**Work item**:
Look through the entries for the line containing "none -> red brick C2:C4 level 1". Then output that line and every line after it, exactly, to the end.

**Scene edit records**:
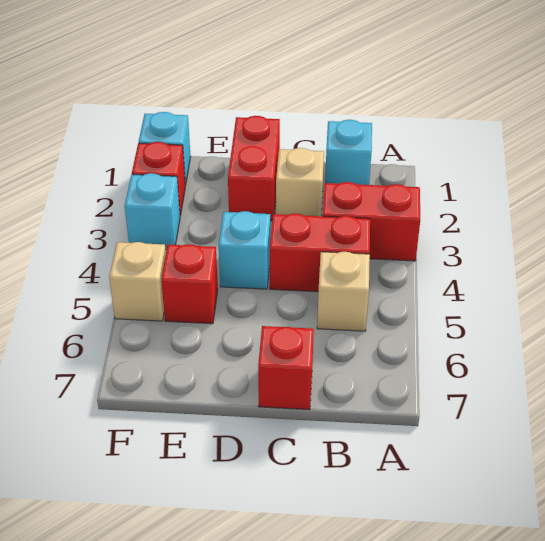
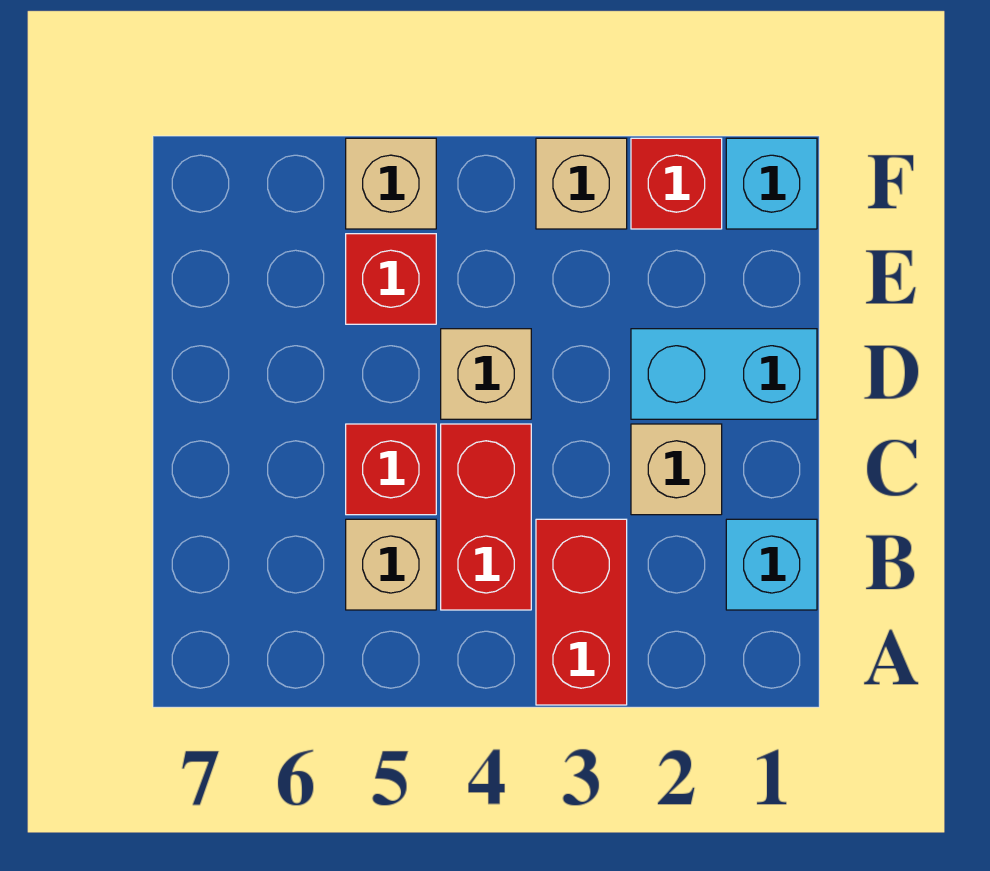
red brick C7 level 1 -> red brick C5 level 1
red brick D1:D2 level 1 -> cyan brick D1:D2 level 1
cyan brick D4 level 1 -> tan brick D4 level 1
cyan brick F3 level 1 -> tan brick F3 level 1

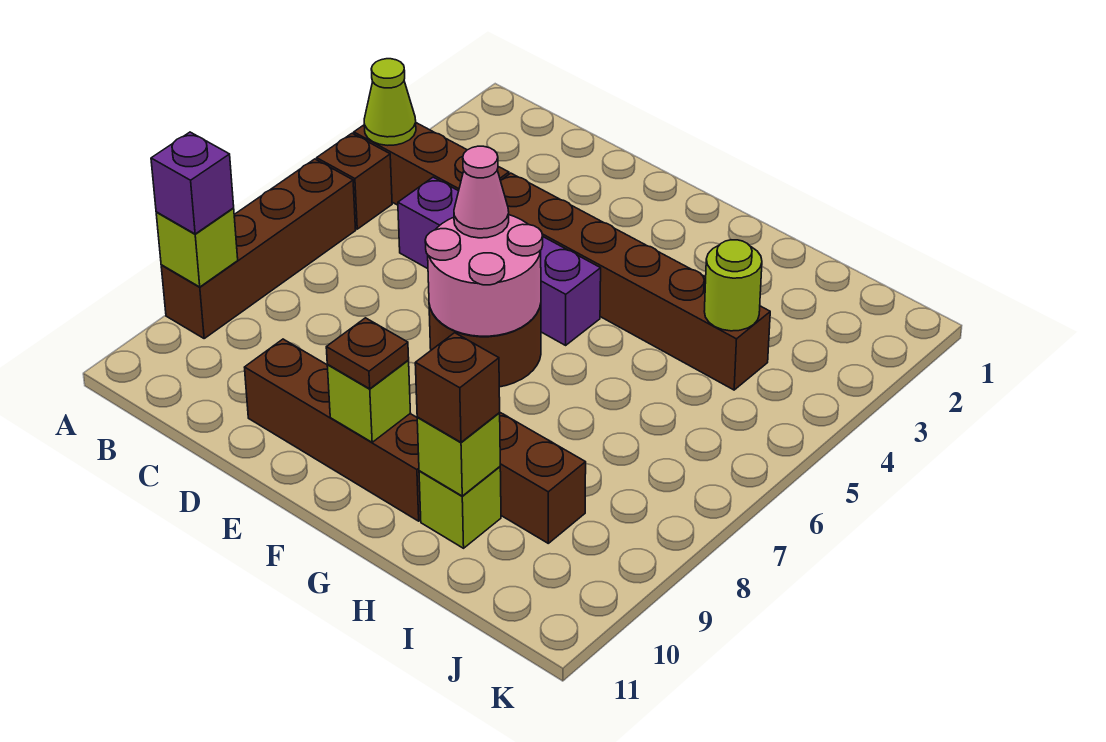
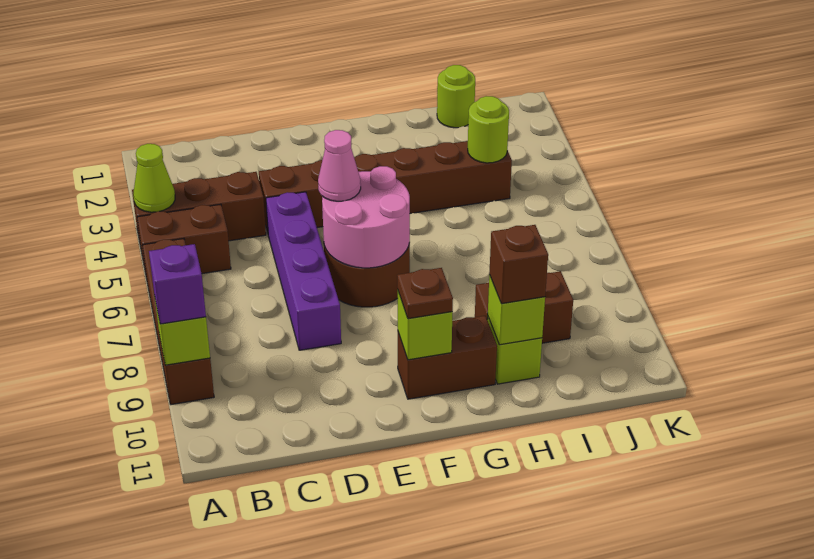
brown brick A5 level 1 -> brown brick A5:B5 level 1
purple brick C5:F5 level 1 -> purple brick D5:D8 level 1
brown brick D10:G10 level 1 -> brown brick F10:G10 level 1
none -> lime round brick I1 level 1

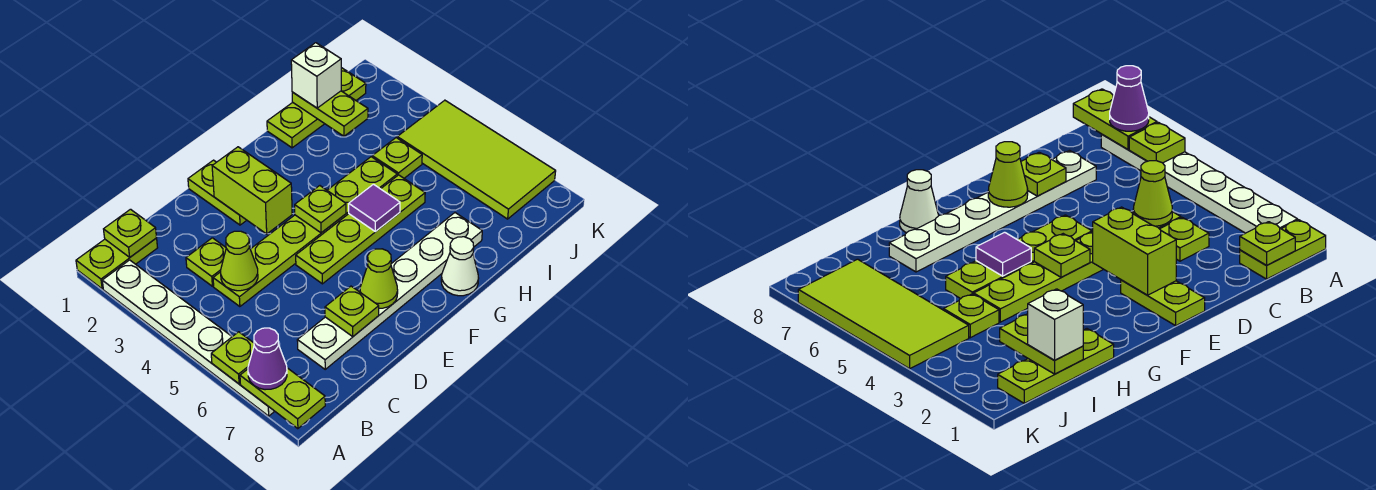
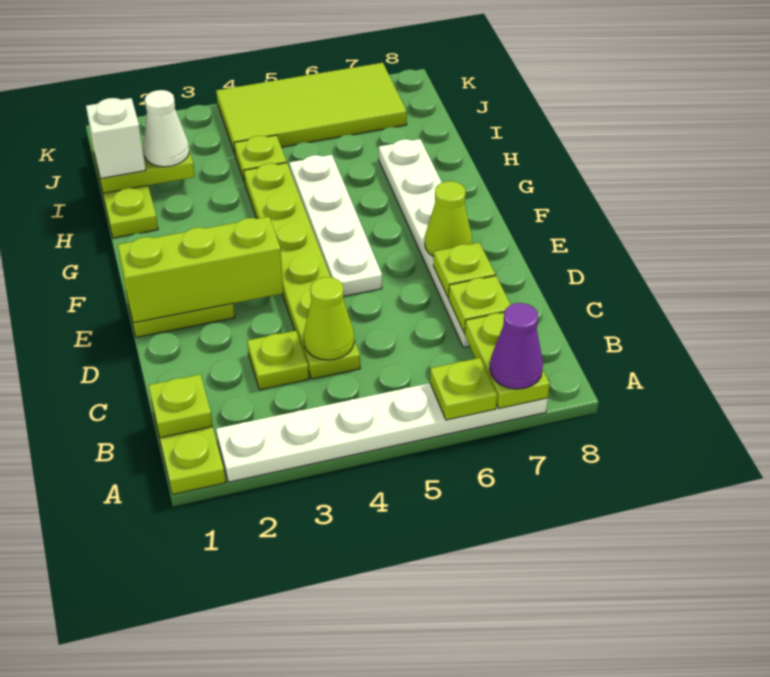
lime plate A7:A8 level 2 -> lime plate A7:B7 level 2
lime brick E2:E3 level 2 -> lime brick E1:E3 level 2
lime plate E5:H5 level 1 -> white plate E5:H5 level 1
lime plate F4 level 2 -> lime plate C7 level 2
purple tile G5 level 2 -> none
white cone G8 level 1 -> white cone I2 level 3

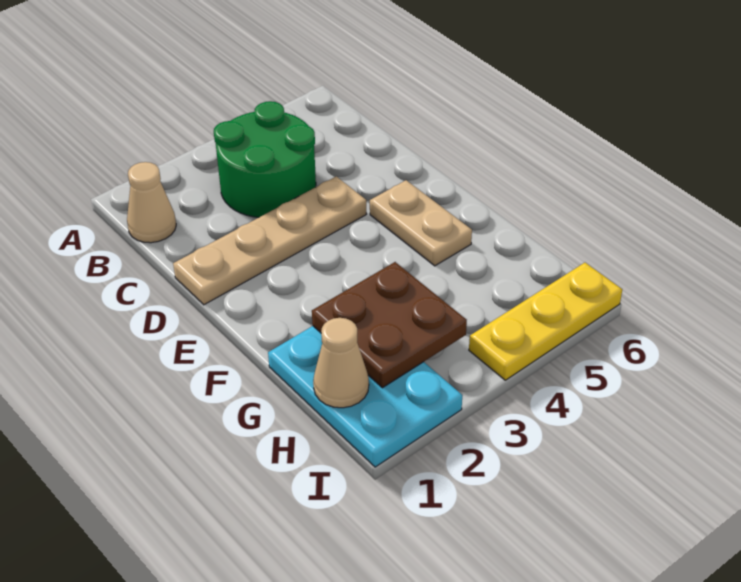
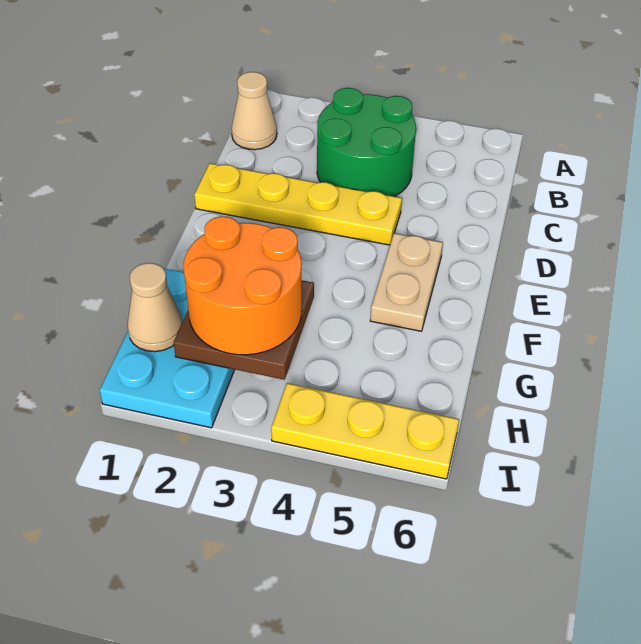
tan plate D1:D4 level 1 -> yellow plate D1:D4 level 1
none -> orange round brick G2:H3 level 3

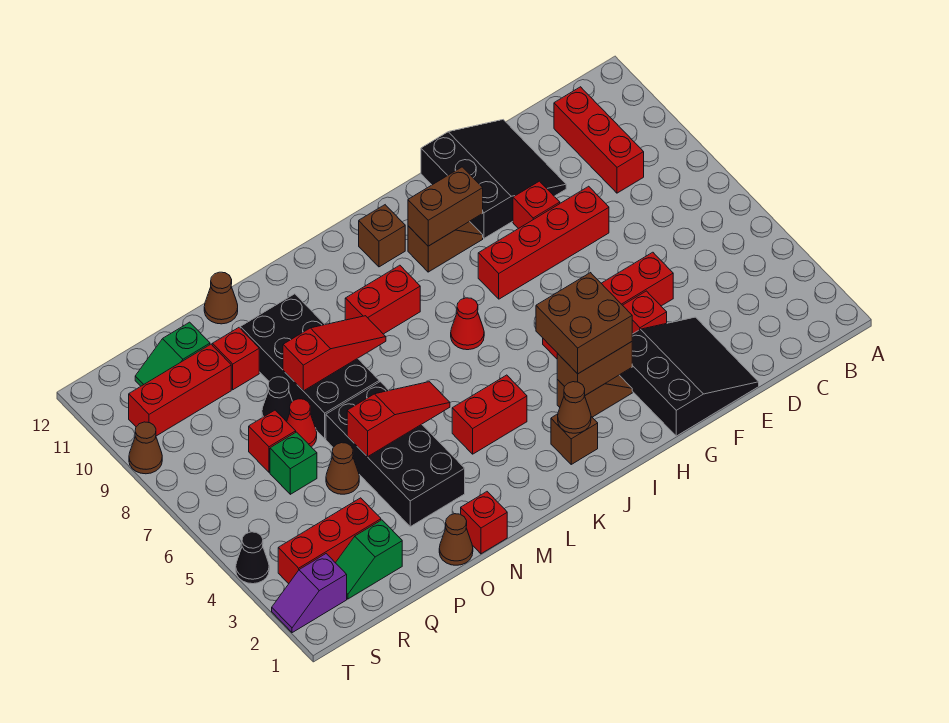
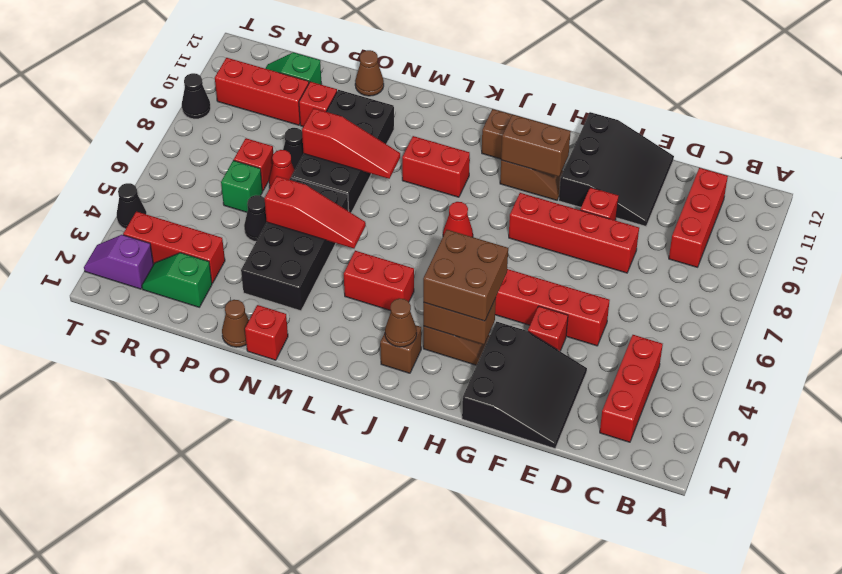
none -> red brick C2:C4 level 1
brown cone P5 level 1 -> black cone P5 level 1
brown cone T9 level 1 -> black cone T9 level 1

**Answer to this task**:
none -> red brick C2:C4 level 1
brown cone P5 level 1 -> black cone P5 level 1
brown cone T9 level 1 -> black cone T9 level 1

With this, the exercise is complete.